● **Input data**
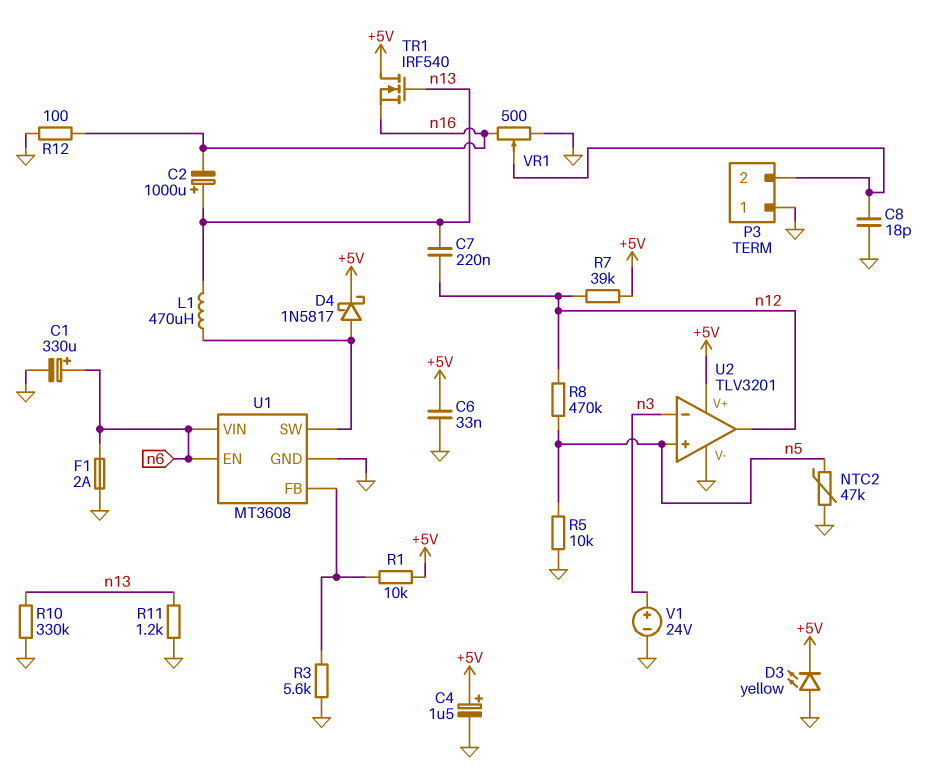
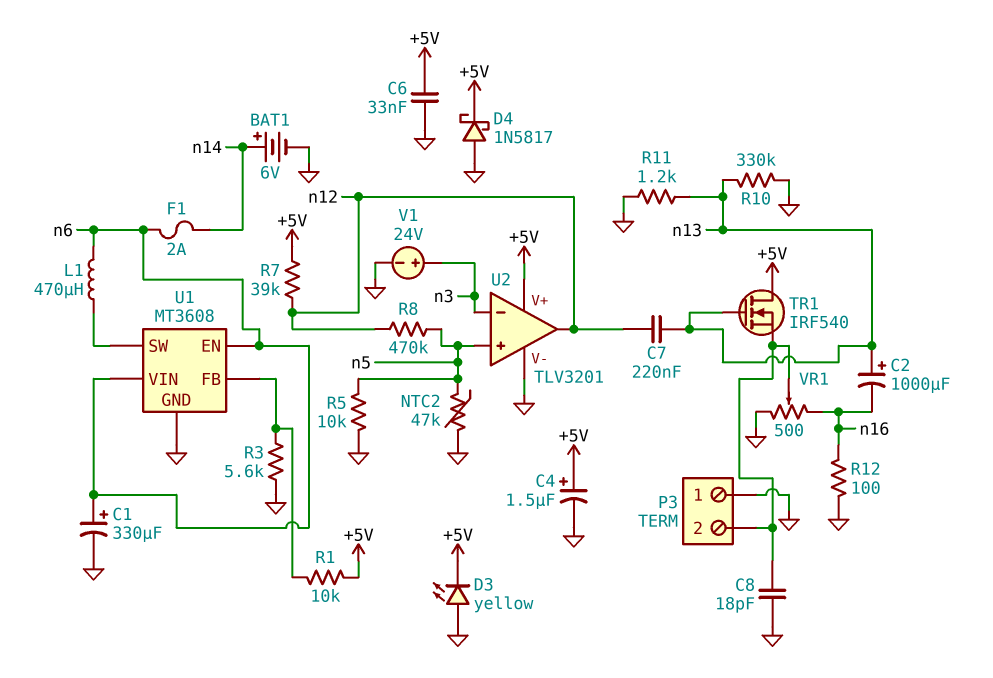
BAT1: none -> 6V (plus n14, minus GND)
D4: schottky 1N5817 (A U1/SW, K +5V) -> schottky 1N5817 (A GND, K +5V)
F1: 2A (GND, n6) -> 2A (n6, n14)
L1: 470uH (U1/SW, n13) -> 470uH (U1/SW, n6)
TR1: NMOS IRF540 (G n13, D +5V, S n16) -> NMOS IRF540 (G n13, D +5V, S P3/2)

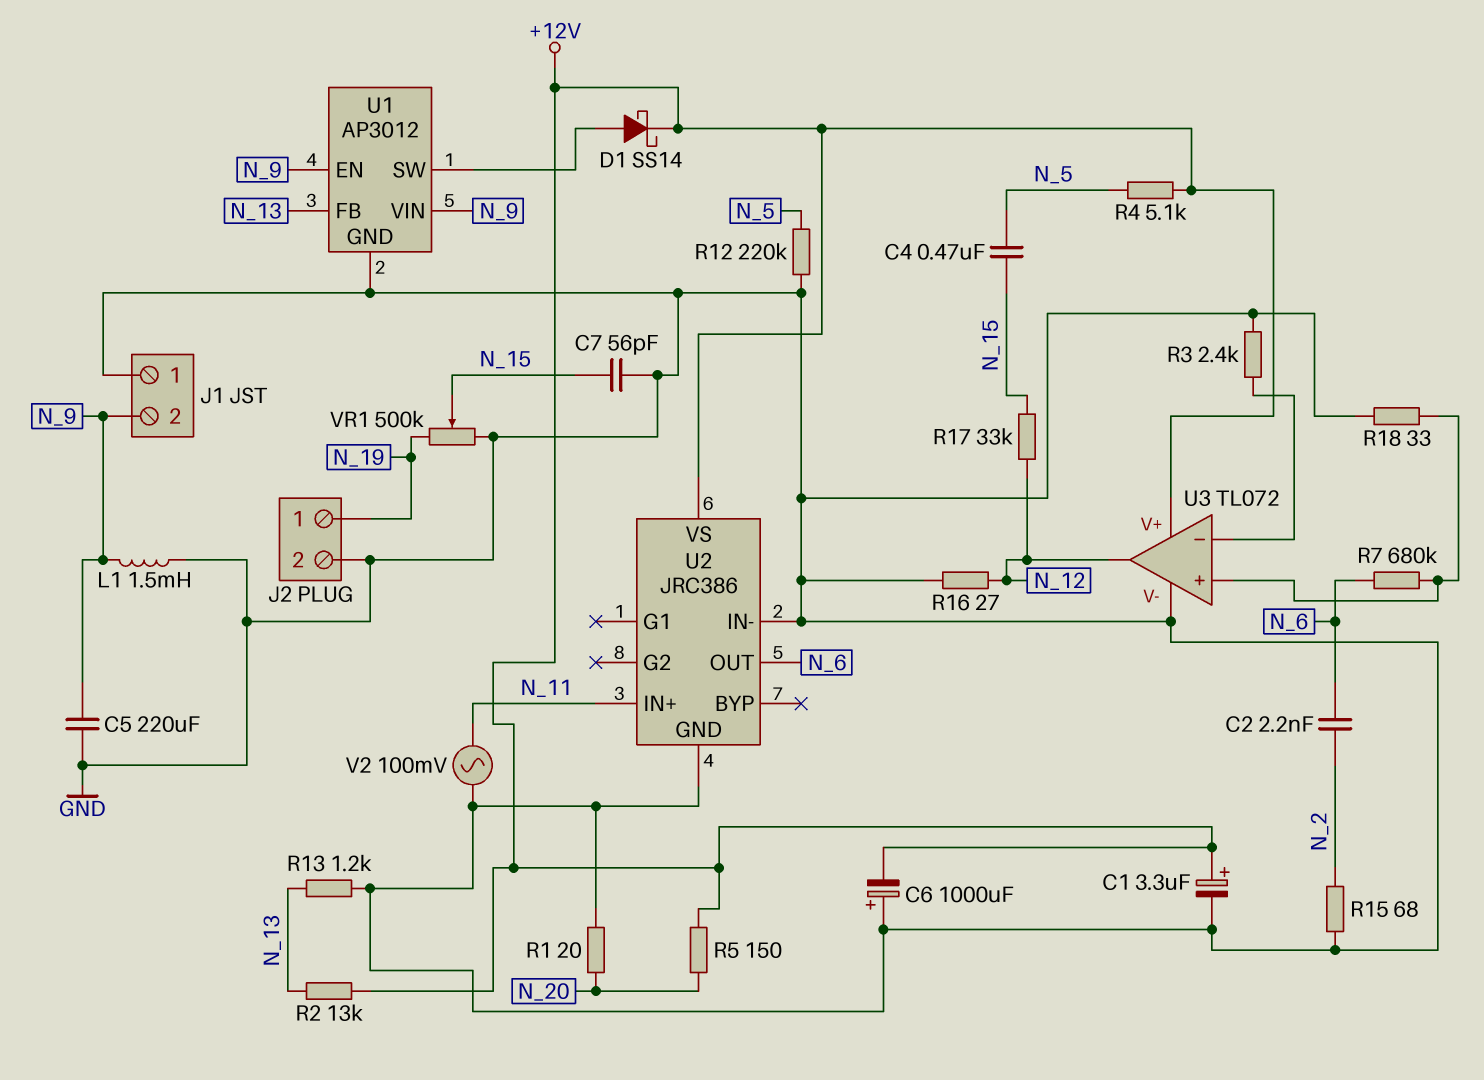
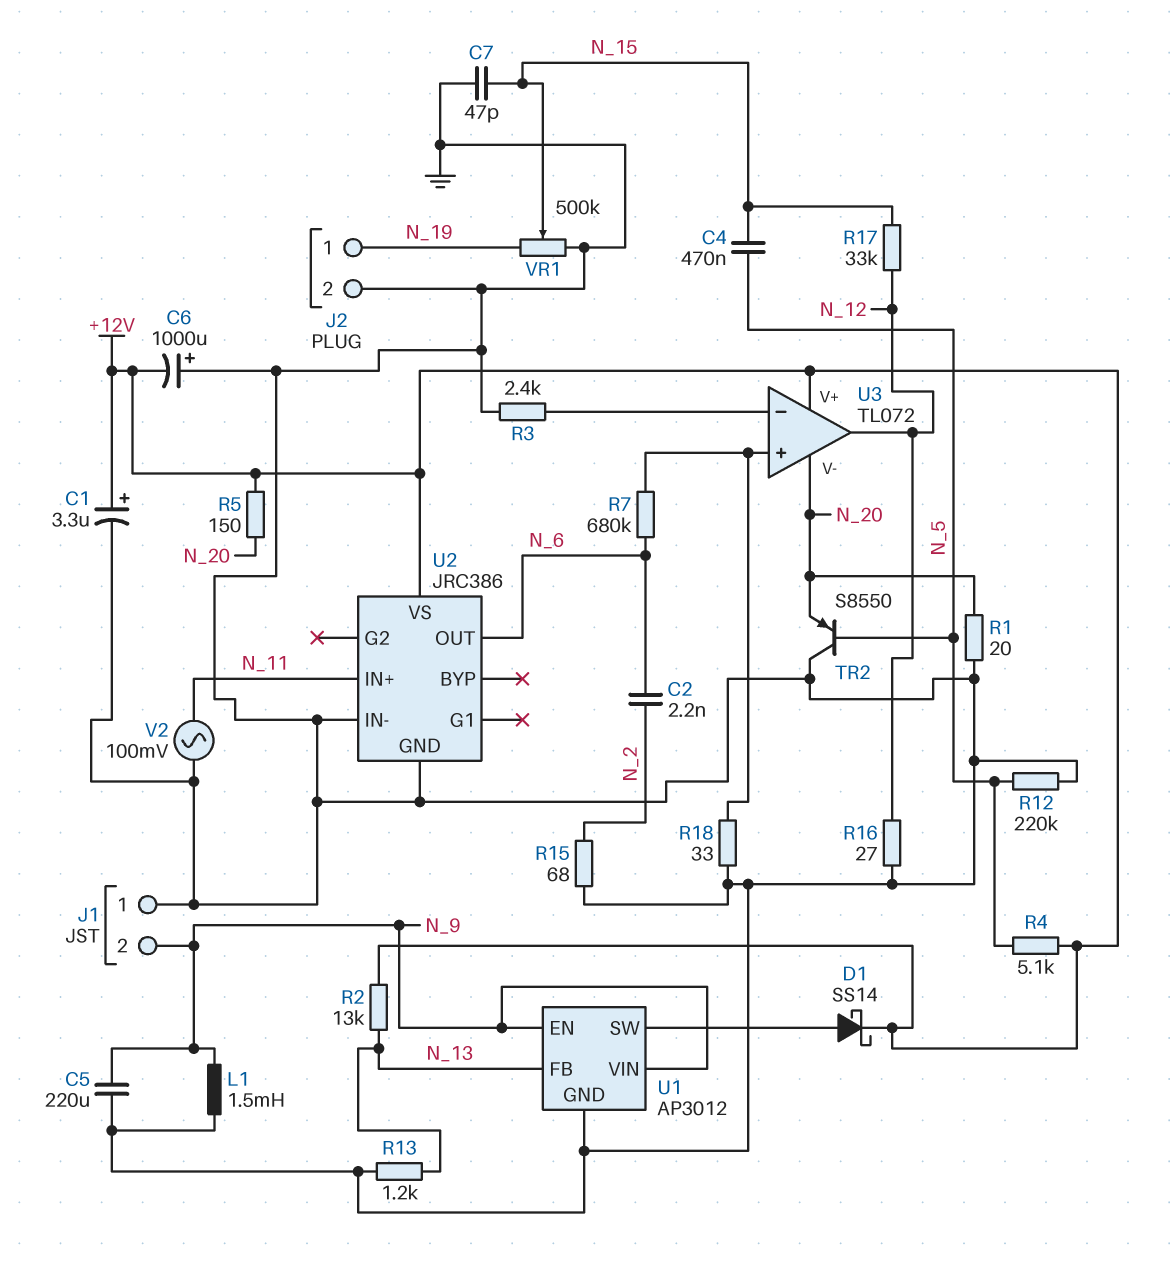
C7: 56pF (GND, N_15) -> 47pF (GND, N_15)
TR2: none -> PNP S8550 (B N_5, C GND, E N_20)
U3 pin V-: GND -> N_20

● **Activity**
Quote all the records verbatim, dropping any pictures from your copy.

● **Task solution**
BAT1: none -> 6V (plus n14, minus GND)
D4: schottky 1N5817 (A U1/SW, K +5V) -> schottky 1N5817 (A GND, K +5V)
F1: 2A (GND, n6) -> 2A (n6, n14)
L1: 470uH (U1/SW, n13) -> 470uH (U1/SW, n6)
TR1: NMOS IRF540 (G n13, D +5V, S n16) -> NMOS IRF540 (G n13, D +5V, S P3/2)

C7: 56pF (GND, N_15) -> 47pF (GND, N_15)
TR2: none -> PNP S8550 (B N_5, C GND, E N_20)
U3 pin V-: GND -> N_20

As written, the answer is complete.